Given request:
Switch "center point" to "midpoint" throughout the records below, and reproduce every line of them otherwise unchanged, omitting the pictures.

'''

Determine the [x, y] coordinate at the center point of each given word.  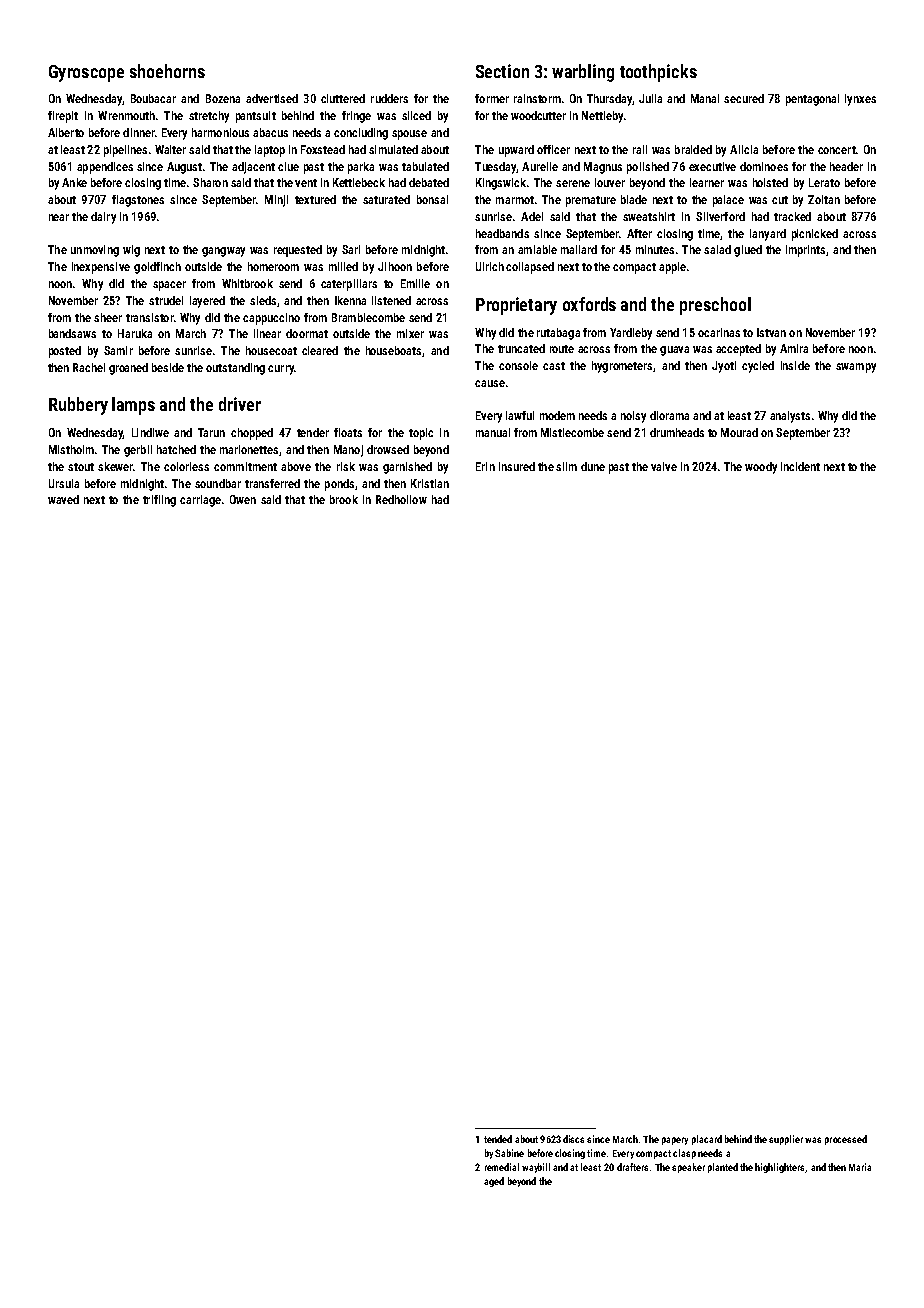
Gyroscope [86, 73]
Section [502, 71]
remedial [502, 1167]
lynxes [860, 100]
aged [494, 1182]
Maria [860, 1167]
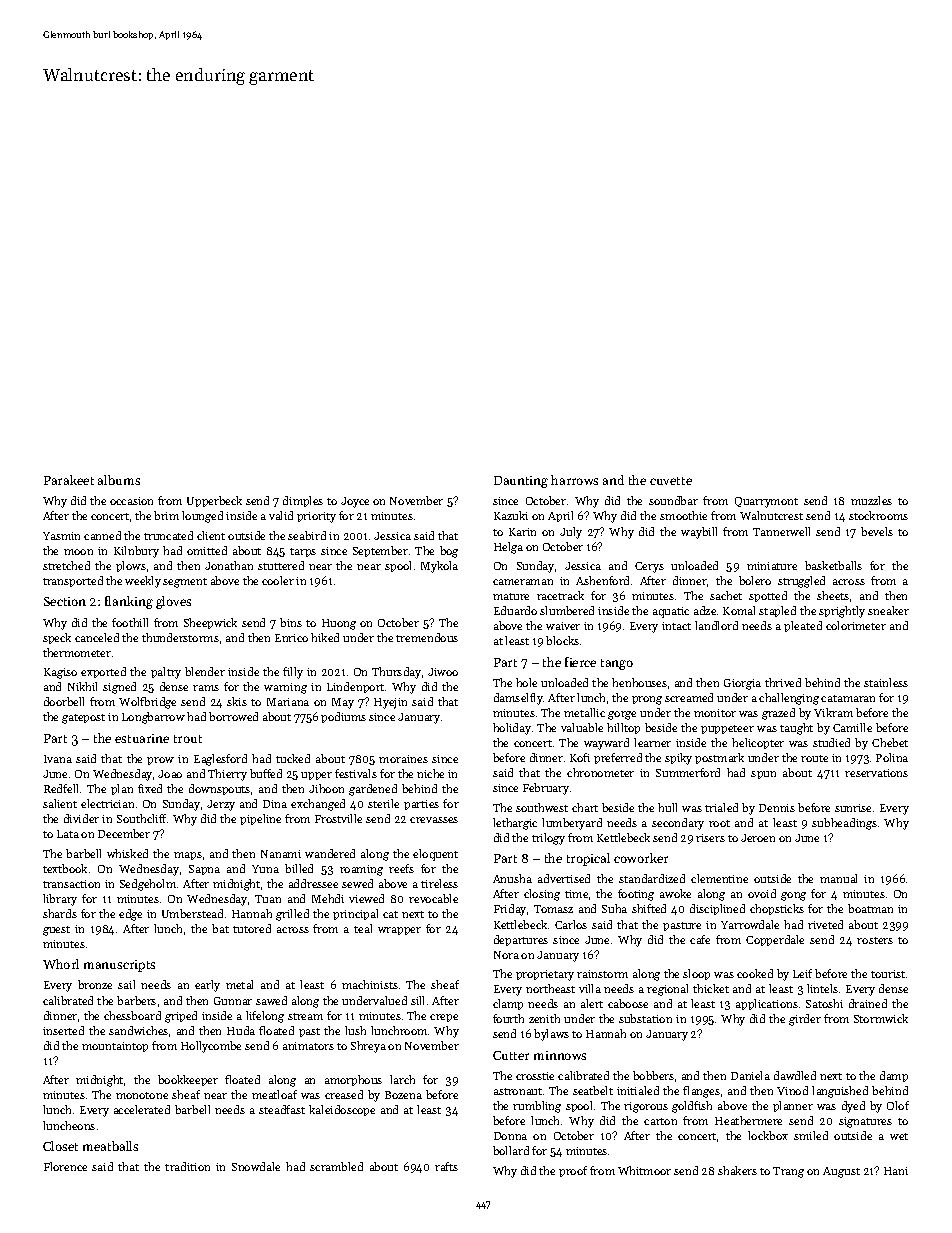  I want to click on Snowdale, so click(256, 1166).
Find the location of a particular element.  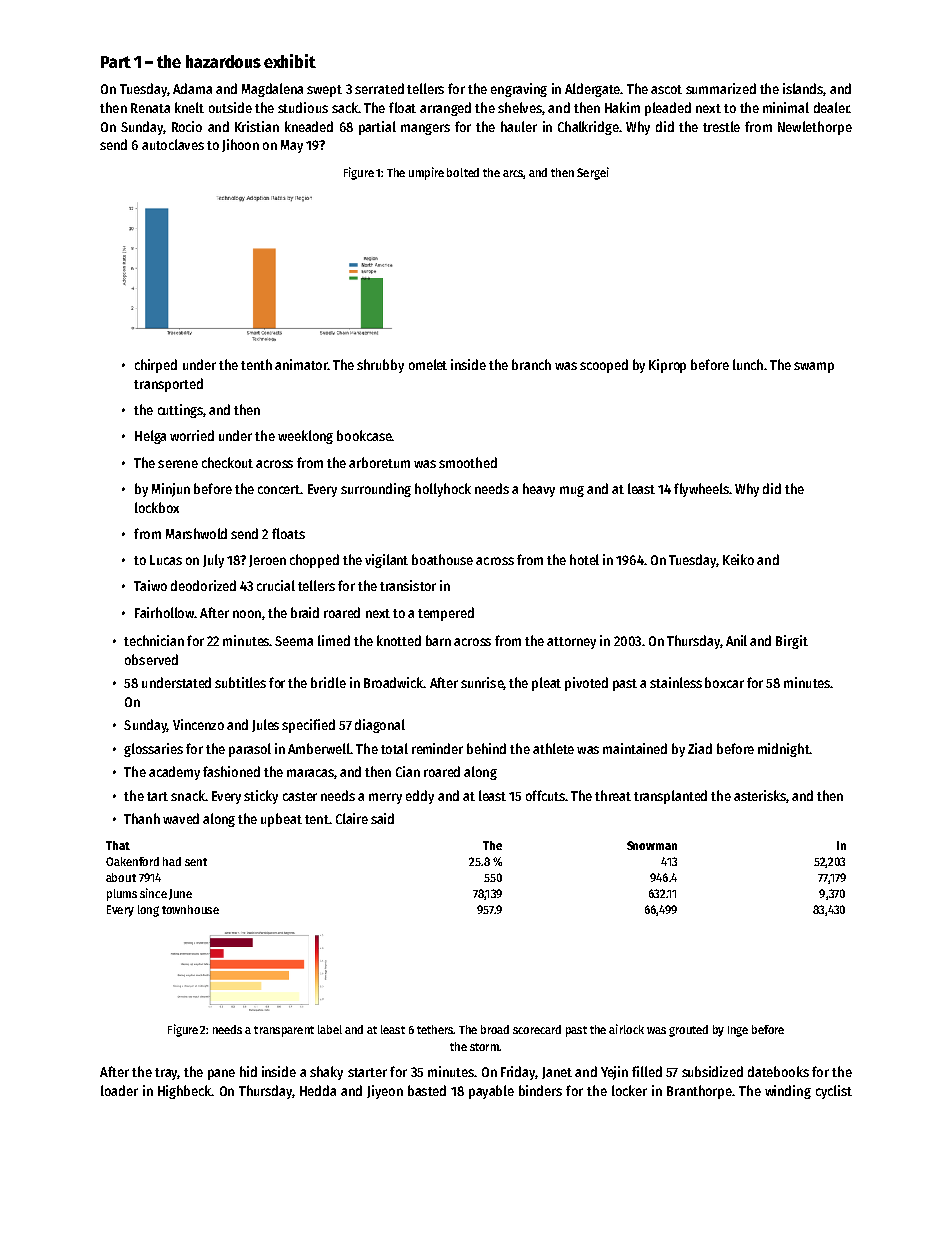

'''

Result of this exercise:
Determine the [x, y] coordinate at the midpoint of each given word.  
Gyroscope [86, 73]
Section [502, 71]
remedial [502, 1167]
lynxes [860, 100]
aged [494, 1182]
Maria [860, 1167]
  I want to click on Snowdale, so click(256, 1166).
Find the location of a particular element.  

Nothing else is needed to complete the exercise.